# Problem statement:
Exactly as written, print every line of the listing below and omit its pictures.

◇ ◇ ◇ ◇ ◇ ◇ ◇

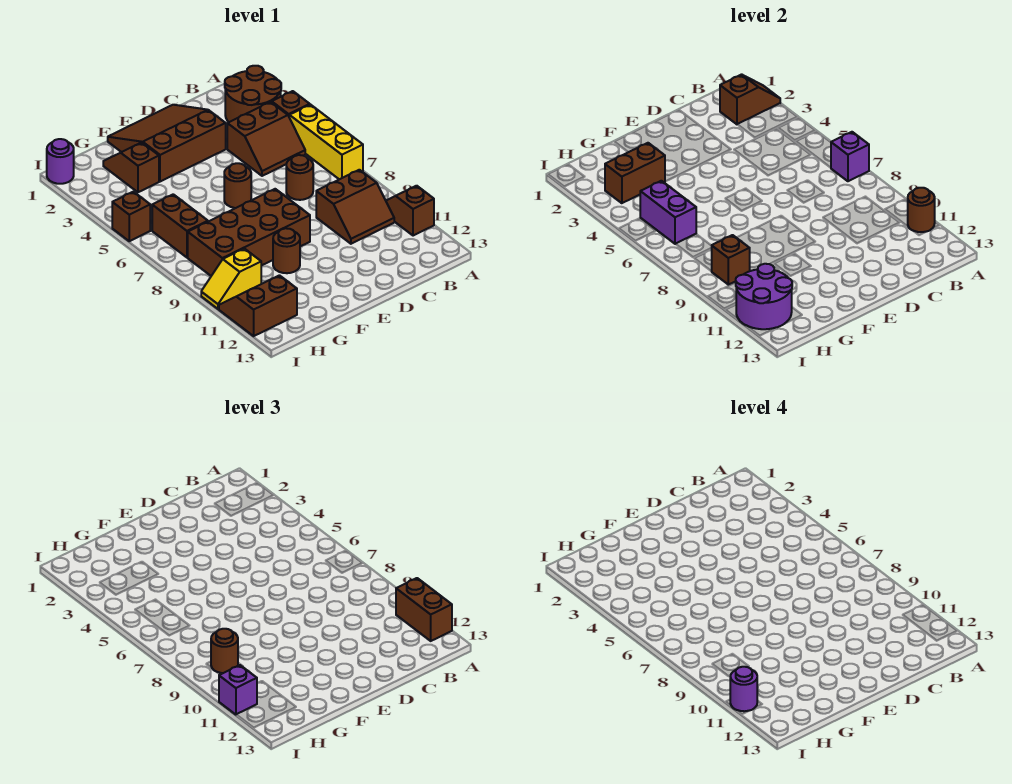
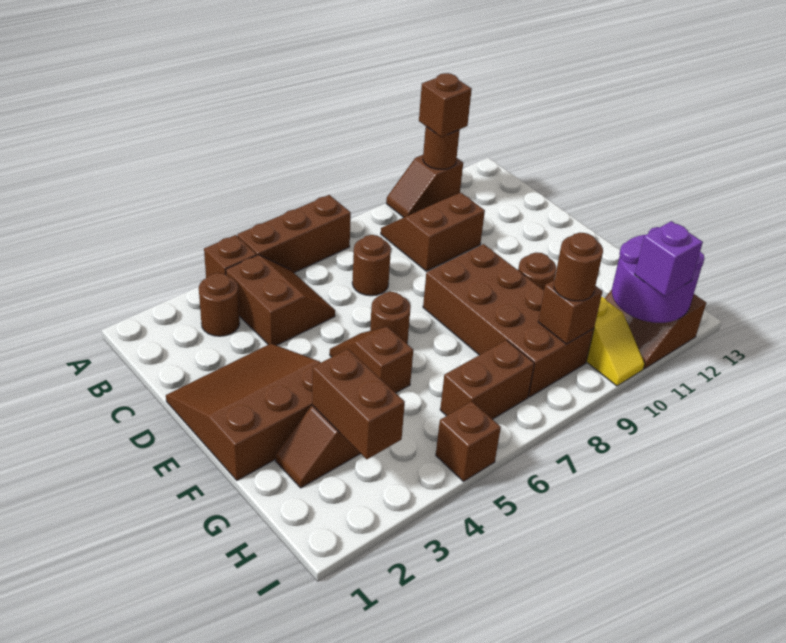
brown round brick A2:B3 level 1 -> brown round brick B3 level 1
brown slope A2:B2 level 2 top B -> brown slope E5:F5 level 1 top F
yellow brick A5:A7 level 1 -> brown brick A5:A7 level 1
purple brick A7 level 2 -> none
brown brick A11:A12 level 3 -> brown brick A11 level 3
brown slope B9:C10 level 1 top 9 -> brown slope B9:C10 level 1 top C
brown slope D1:F3 level 1 top 3 -> brown slope D1:F3 level 1 top F
purple brick H5:H6 level 2 -> none
purple round brick I1 level 1 -> none
purple round brick I11 level 4 -> none

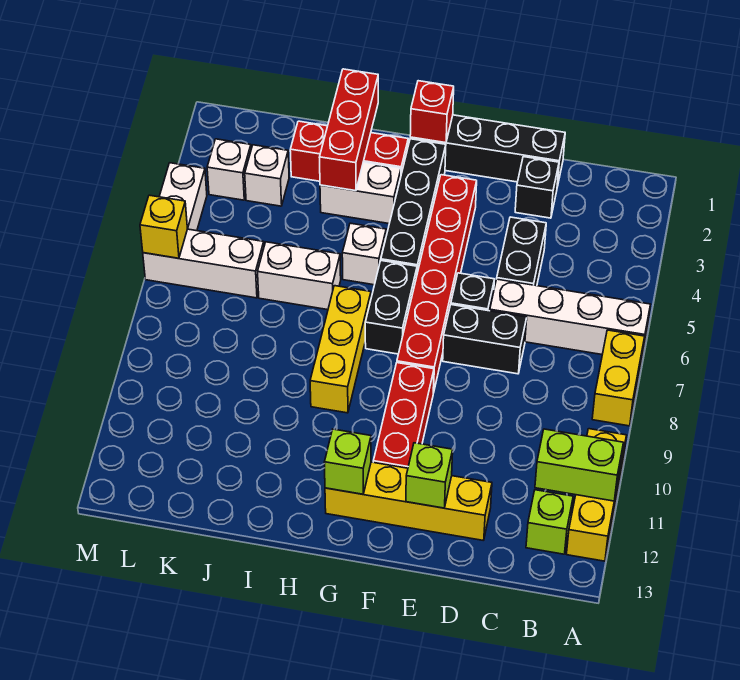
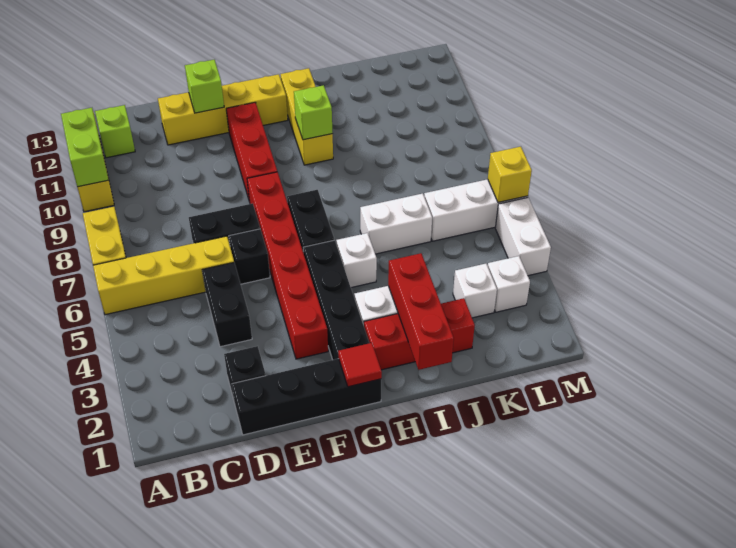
white brick A6:D6 level 1 -> yellow brick A6:D6 level 1
lime brick A11:B11 level 2 -> lime brick A10:A11 level 2
red brick G1 level 2 -> red tile G1 level 2
lime brick G12 level 2 -> lime brick H10 level 2
yellow brick H7:H9 level 1 -> yellow brick H10:H12 level 1

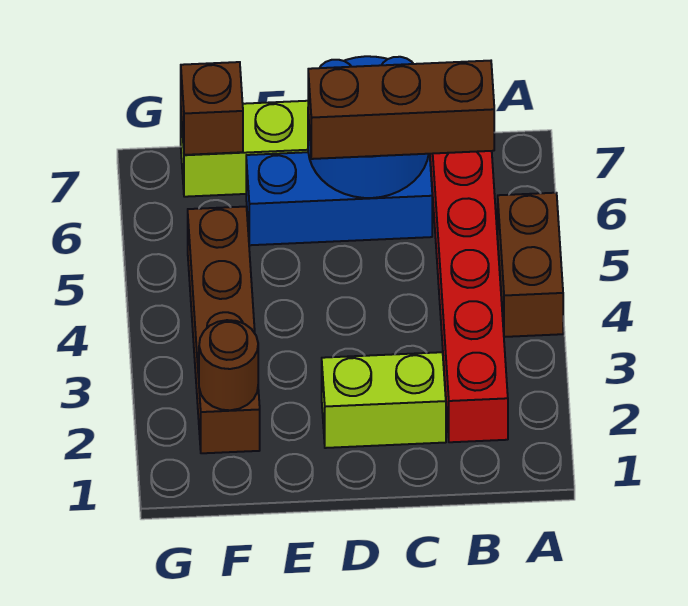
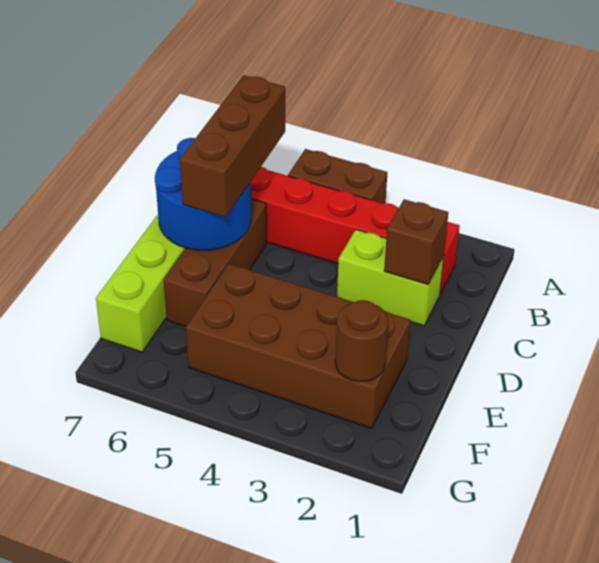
lime brick C2:D2 level 1 -> lime brick C2:C3 level 1
blue brick C6:E6 level 1 -> brown brick C6:E6 level 1
brown brick F2:F5 level 1 -> brown brick E2:F5 level 1
brown brick F7 level 2 -> brown brick C2 level 2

◇ ◇ ◇ ◇ ◇ ◇ ◇

# Exercise response:
brown round brick A2:B3 level 1 -> brown round brick B3 level 1
brown slope A2:B2 level 2 top B -> brown slope E5:F5 level 1 top F
yellow brick A5:A7 level 1 -> brown brick A5:A7 level 1
purple brick A7 level 2 -> none
brown brick A11:A12 level 3 -> brown brick A11 level 3
brown slope B9:C10 level 1 top 9 -> brown slope B9:C10 level 1 top C
brown slope D1:F3 level 1 top 3 -> brown slope D1:F3 level 1 top F
purple brick H5:H6 level 2 -> none
purple round brick I1 level 1 -> none
purple round brick I11 level 4 -> none

white brick A6:D6 level 1 -> yellow brick A6:D6 level 1
lime brick A11:B11 level 2 -> lime brick A10:A11 level 2
red brick G1 level 2 -> red tile G1 level 2
lime brick G12 level 2 -> lime brick H10 level 2
yellow brick H7:H9 level 1 -> yellow brick H10:H12 level 1

lime brick C2:D2 level 1 -> lime brick C2:C3 level 1
blue brick C6:E6 level 1 -> brown brick C6:E6 level 1
brown brick F2:F5 level 1 -> brown brick E2:F5 level 1
brown brick F7 level 2 -> brown brick C2 level 2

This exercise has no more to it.